**Exercise prompt**
In the entries below, find the line with "missing: green measuring" and the line with "camera: 120 degrees left, 10 degrees up". Return those two lines and all lines between them, exactly.

**Data for this task**

<<<<

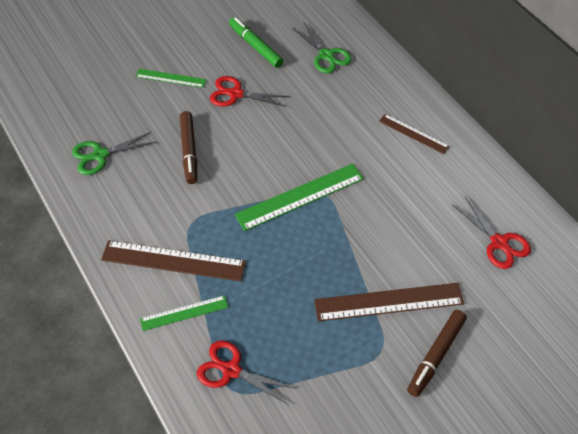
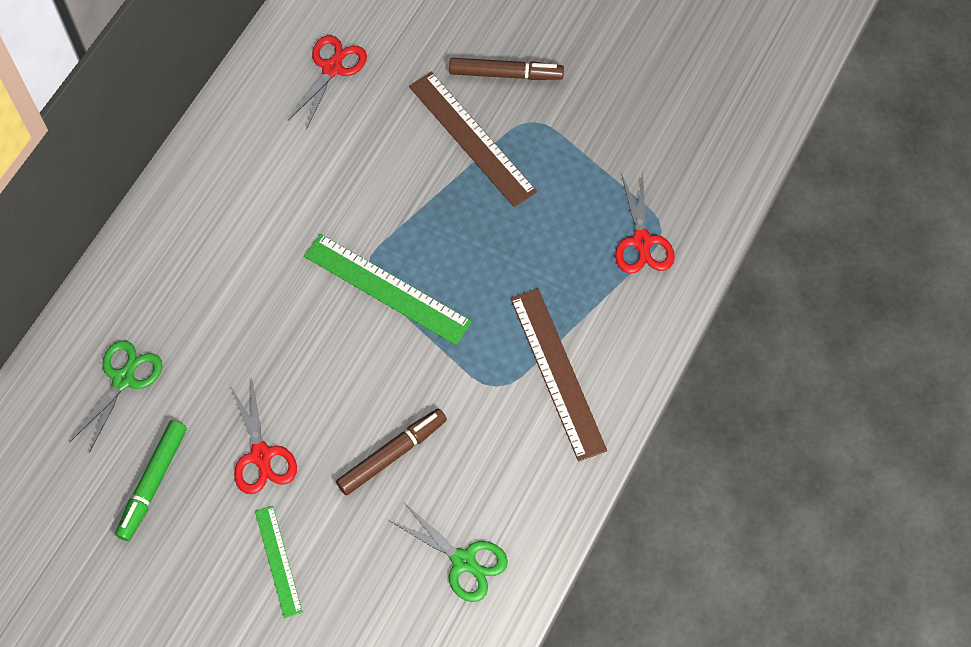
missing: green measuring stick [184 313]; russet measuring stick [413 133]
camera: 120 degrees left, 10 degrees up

>>>>
<<<<

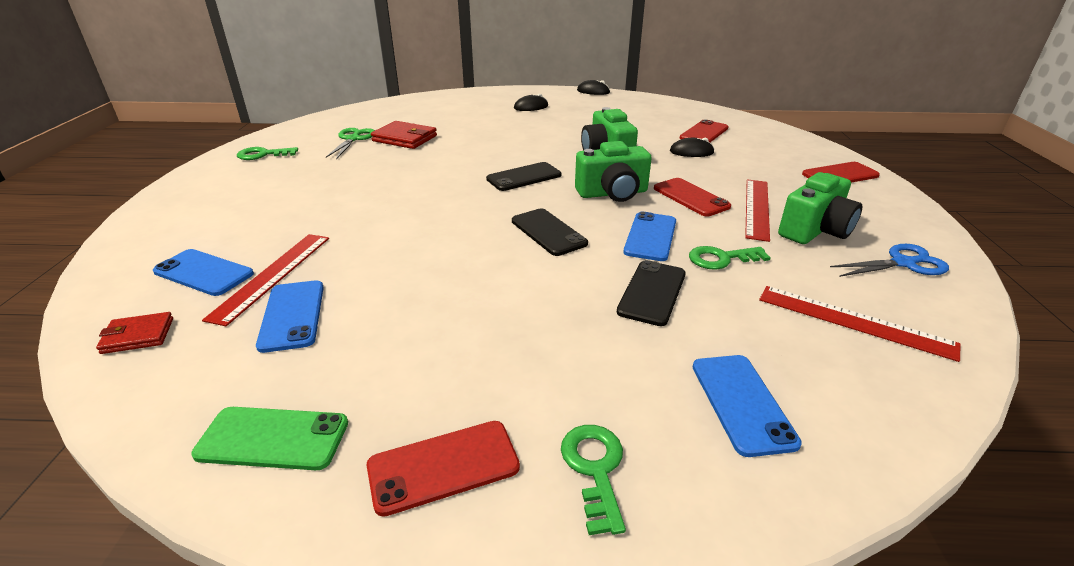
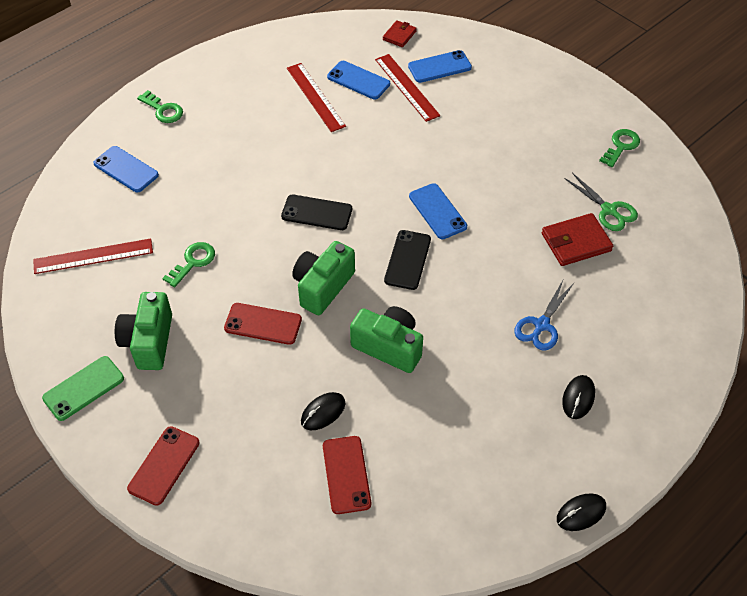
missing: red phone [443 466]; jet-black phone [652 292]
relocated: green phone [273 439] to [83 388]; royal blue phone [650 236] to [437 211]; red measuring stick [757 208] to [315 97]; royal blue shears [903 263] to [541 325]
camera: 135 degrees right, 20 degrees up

>>>>

**Written answer**
missing: green measuring stick [184 313]; russet measuring stick [413 133]
camera: 120 degrees left, 10 degrees up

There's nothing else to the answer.